Directions —
Please set down each of the lines below once more, exactly, omitting all pictures.

Data provided —
• • • • • • •

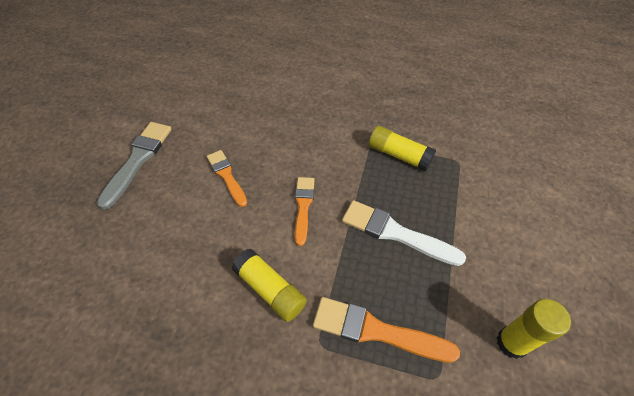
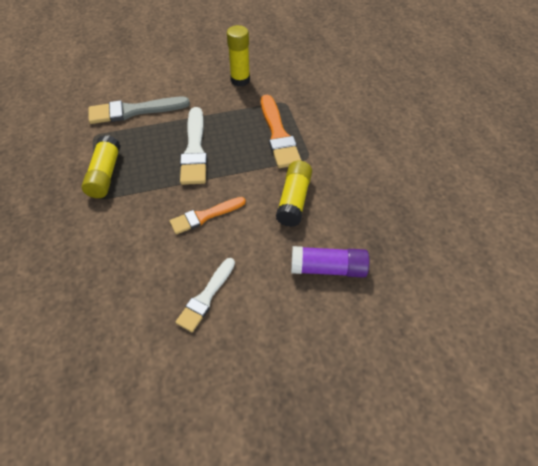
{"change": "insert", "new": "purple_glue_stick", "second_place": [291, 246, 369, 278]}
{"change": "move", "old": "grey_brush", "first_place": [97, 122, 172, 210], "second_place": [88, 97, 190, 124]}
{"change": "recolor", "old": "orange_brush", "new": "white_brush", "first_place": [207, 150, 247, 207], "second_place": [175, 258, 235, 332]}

• • • • • • •

Task answer —
{"change": "insert", "new": "purple_glue_stick", "second_place": [291, 246, 369, 278]}
{"change": "move", "old": "grey_brush", "first_place": [97, 122, 172, 210], "second_place": [88, 97, 190, 124]}
{"change": "recolor", "old": "orange_brush", "new": "white_brush", "first_place": [207, 150, 247, 207], "second_place": [175, 258, 235, 332]}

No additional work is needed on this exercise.